__Task to complete__: Copy every line from the material below that holds "VMID".

__Records provided__:
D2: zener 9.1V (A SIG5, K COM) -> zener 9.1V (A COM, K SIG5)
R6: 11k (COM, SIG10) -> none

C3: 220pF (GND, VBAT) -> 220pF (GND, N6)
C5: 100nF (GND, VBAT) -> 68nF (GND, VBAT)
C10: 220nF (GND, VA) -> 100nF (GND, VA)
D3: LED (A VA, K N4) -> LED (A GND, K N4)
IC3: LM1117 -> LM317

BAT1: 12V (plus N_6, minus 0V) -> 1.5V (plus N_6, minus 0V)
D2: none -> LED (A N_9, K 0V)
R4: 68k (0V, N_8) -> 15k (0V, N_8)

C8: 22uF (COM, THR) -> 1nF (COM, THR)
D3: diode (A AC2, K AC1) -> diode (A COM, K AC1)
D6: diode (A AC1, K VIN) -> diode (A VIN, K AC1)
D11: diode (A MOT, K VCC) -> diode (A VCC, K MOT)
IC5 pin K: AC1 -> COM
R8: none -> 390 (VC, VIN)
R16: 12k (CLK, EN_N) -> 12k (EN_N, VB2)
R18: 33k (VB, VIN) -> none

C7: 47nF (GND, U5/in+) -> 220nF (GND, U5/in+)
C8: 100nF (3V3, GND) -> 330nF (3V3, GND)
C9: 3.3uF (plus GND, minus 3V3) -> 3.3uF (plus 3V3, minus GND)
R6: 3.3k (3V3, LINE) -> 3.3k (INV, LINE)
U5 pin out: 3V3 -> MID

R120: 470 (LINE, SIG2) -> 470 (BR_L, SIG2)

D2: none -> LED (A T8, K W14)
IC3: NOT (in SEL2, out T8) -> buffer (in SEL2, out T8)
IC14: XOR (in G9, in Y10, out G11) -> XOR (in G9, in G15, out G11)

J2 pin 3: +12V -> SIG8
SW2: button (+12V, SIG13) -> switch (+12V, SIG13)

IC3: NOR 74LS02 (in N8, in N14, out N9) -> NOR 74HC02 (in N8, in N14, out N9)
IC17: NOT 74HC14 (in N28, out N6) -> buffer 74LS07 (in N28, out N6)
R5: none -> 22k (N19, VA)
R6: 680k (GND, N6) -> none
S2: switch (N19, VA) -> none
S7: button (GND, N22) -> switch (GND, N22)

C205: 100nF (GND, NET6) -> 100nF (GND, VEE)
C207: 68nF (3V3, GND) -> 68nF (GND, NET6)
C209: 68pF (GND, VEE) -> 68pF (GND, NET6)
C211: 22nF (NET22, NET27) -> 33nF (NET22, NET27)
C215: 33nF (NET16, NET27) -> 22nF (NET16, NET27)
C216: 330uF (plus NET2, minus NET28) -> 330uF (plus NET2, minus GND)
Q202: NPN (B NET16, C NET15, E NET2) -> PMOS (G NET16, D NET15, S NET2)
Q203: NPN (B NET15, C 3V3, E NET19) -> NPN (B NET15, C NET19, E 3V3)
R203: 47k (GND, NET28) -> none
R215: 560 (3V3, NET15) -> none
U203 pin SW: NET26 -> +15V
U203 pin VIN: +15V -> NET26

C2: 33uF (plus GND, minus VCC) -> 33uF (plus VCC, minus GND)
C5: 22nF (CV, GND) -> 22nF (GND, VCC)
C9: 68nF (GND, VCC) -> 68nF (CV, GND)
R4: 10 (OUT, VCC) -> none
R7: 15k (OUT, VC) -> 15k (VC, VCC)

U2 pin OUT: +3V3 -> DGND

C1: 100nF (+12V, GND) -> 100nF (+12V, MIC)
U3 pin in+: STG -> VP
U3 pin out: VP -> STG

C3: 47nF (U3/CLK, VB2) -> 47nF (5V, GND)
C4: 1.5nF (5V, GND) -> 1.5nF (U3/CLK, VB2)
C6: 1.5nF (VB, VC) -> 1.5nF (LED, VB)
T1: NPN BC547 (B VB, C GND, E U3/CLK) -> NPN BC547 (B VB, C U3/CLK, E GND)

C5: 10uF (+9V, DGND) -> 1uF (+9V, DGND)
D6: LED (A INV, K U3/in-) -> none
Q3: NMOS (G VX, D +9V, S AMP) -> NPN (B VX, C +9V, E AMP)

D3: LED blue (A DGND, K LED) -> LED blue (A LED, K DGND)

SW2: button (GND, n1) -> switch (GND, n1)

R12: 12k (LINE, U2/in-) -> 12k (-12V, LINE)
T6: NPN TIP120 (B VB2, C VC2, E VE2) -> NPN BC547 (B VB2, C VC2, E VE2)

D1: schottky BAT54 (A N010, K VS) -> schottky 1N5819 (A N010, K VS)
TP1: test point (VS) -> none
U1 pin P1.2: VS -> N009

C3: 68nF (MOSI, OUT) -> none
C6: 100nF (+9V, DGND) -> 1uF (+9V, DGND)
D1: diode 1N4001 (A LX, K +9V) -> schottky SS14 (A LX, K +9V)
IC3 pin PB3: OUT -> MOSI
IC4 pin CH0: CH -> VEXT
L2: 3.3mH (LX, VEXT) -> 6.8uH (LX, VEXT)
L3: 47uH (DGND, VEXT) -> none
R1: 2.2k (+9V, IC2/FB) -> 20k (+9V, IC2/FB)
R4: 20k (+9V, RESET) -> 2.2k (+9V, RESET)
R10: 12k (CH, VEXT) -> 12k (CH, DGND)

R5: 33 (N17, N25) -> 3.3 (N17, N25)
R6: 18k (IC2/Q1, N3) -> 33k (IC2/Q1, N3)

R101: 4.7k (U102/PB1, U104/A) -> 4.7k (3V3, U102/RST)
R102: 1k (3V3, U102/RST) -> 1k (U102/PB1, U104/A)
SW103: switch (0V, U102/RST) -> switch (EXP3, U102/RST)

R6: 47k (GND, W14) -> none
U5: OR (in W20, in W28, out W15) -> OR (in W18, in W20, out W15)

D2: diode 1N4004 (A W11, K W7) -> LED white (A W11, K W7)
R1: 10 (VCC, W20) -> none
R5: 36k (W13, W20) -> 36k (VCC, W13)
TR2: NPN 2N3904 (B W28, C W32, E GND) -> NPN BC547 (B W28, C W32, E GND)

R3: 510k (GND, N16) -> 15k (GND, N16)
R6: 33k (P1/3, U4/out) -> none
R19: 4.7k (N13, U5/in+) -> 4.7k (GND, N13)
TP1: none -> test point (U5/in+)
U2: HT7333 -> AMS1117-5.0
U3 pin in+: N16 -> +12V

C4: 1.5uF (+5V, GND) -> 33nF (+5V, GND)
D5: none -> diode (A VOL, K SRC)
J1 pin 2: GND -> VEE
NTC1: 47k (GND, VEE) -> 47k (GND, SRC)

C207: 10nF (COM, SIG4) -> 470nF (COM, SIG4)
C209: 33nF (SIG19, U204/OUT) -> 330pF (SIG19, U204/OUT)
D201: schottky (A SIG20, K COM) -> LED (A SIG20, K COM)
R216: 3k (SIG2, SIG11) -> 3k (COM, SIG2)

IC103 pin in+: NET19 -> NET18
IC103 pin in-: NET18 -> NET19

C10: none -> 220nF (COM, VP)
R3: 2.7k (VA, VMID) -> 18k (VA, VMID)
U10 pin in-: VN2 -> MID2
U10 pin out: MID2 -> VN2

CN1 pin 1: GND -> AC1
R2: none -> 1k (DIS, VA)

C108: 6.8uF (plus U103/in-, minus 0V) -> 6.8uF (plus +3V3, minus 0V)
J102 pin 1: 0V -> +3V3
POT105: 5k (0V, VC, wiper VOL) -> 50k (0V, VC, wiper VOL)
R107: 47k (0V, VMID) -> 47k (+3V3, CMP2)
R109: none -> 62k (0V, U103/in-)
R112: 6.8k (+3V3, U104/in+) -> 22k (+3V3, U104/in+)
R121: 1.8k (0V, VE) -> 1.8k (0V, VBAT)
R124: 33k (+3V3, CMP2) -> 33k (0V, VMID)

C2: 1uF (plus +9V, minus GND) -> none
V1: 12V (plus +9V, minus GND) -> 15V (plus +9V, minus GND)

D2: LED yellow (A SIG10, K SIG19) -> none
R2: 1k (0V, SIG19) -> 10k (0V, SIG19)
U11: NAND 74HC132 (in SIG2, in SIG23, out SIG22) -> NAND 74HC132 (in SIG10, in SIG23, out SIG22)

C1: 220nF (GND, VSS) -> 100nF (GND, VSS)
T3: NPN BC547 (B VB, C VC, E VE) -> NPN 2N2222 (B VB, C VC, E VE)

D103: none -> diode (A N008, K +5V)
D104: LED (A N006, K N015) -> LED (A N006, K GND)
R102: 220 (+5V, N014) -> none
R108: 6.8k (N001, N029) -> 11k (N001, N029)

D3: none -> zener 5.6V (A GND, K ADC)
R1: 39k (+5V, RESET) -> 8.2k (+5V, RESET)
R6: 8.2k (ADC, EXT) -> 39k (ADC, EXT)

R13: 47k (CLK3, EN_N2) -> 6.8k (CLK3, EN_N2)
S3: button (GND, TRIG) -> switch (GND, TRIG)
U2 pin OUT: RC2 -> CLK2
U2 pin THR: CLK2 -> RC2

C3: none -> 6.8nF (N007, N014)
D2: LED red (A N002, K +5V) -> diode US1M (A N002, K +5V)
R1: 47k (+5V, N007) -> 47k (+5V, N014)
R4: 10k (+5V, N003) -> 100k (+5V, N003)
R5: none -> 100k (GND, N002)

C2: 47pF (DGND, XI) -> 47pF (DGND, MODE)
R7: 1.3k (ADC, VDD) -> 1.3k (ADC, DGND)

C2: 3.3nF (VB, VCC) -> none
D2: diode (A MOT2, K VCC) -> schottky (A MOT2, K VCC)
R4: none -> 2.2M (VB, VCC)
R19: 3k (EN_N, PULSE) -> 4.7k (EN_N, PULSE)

__Output for this task__:
R3: 2.7k (VA, VMID) -> 18k (VA, VMID)
R107: 47k (0V, VMID) -> 47k (+3V3, CMP2)
R124: 33k (+3V3, CMP2) -> 33k (0V, VMID)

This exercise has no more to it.